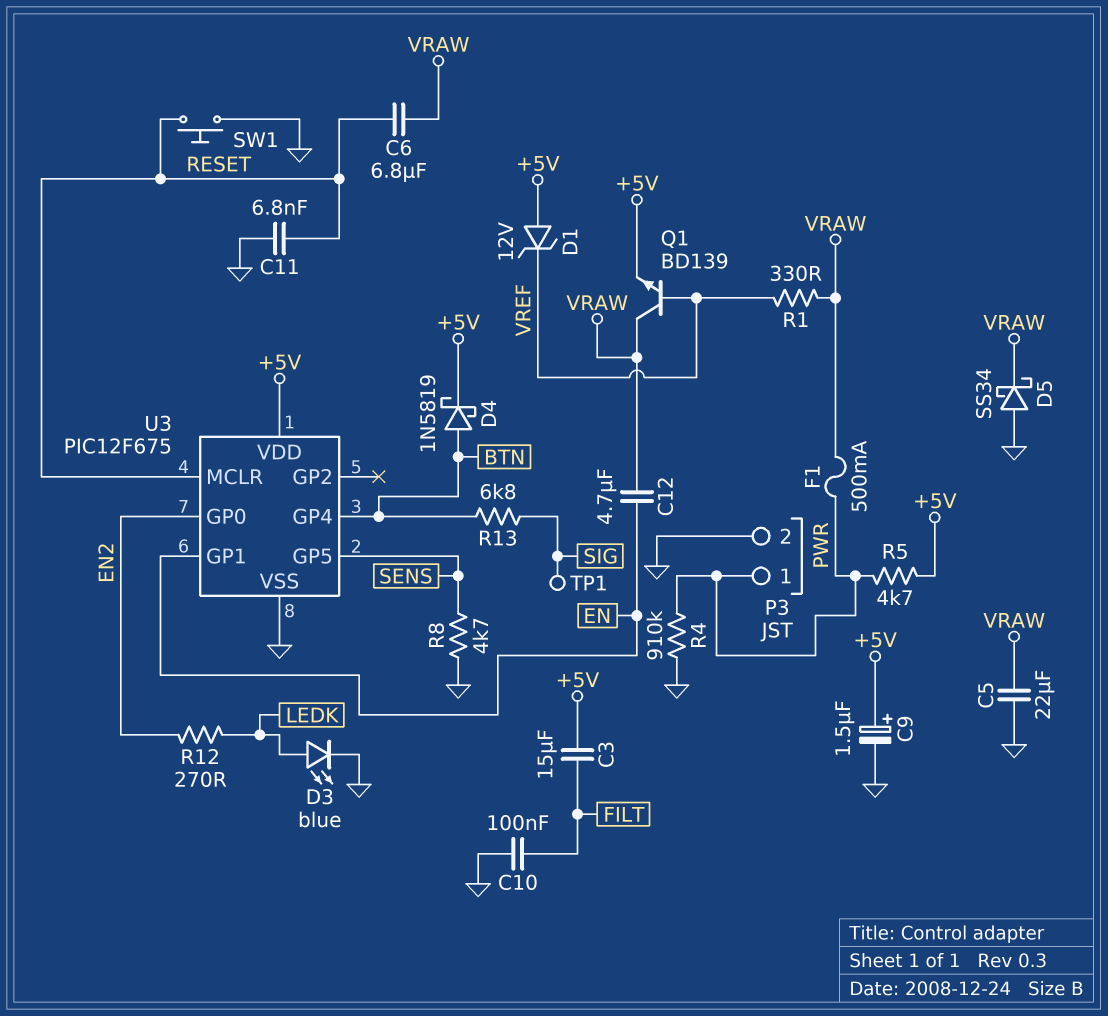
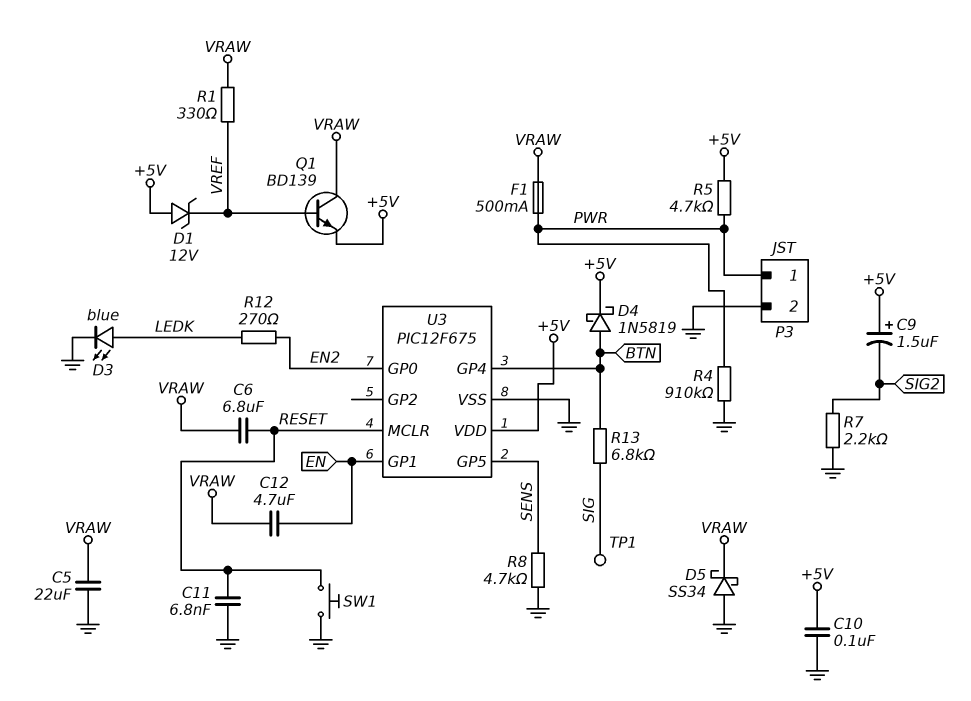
C3: 15uF (+5V, FILT) -> none
C9: 1.5uF (plus +5V, minus GND) -> 1.5uF (plus +5V, minus SIG2)
C10: 100nF (FILT, GND) -> 100nF (+5V, GND)
R7: none -> 2.2k (GND, SIG2)

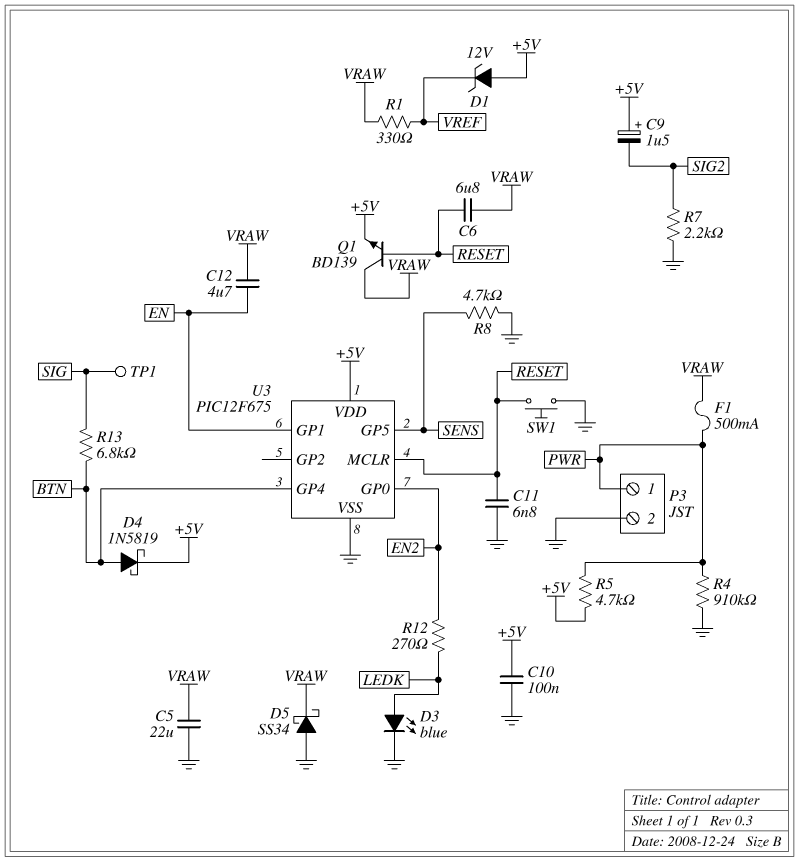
Q1: NPN BD139 (B VREF, C VRAW, E +5V) -> NPN BD139 (B RESET, C VRAW, E +5V)

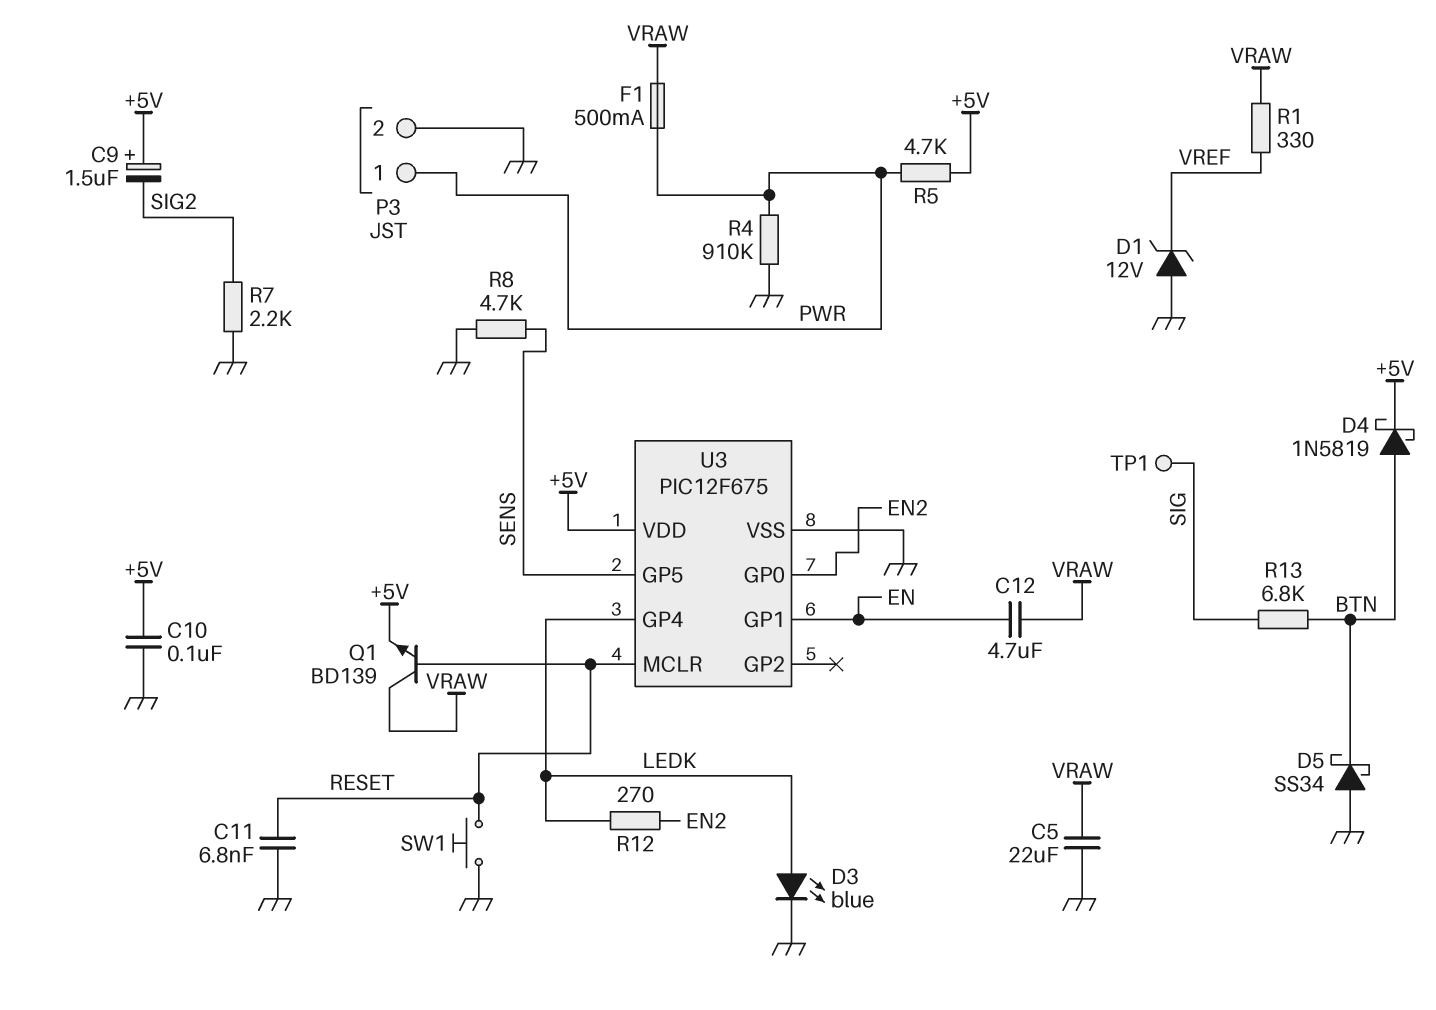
C6: 6.8uF (RESET, VRAW) -> none
D1: zener 12V (A +5V, K VREF) -> zener 12V (A GND, K VREF)
D5: schottky SS34 (A GND, K VRAW) -> schottky SS34 (A GND, K BTN)
U3 pin GP4: BTN -> LEDK

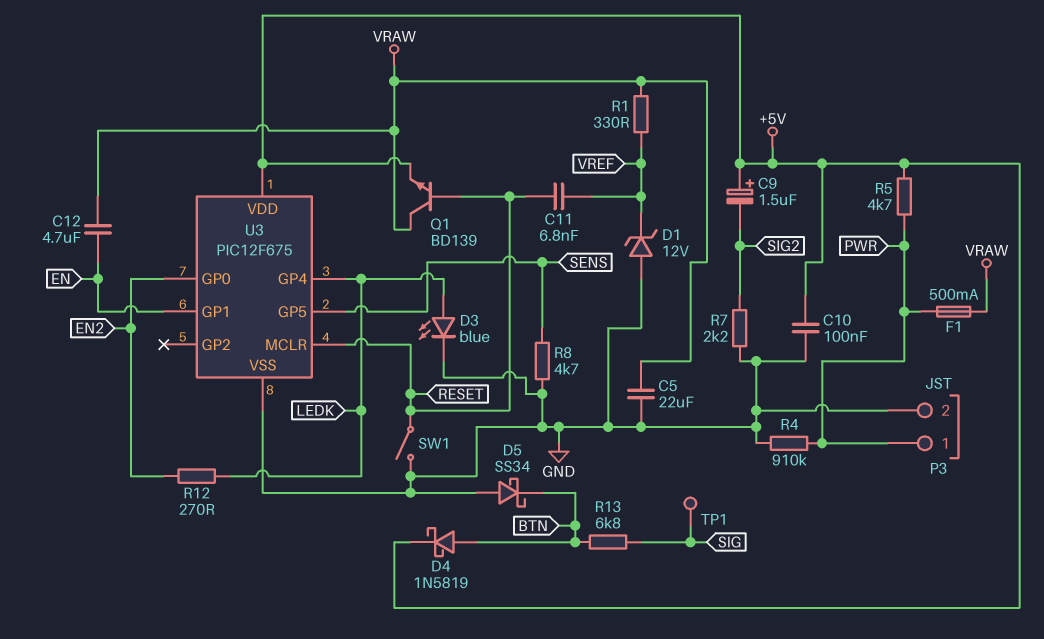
C11: 6.8nF (GND, RESET) -> 6.8nF (RESET, VREF)
SW1: button (GND, RESET) -> switch (GND, RESET)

Exercise prompt => What lines in the material include the string "VREF"? Pull each one out.

Task result =>
Q1: NPN BD139 (B VREF, C VRAW, E +5V) -> NPN BD139 (B RESET, C VRAW, E +5V)
D1: zener 12V (A +5V, K VREF) -> zener 12V (A GND, K VREF)
C11: 6.8nF (GND, RESET) -> 6.8nF (RESET, VREF)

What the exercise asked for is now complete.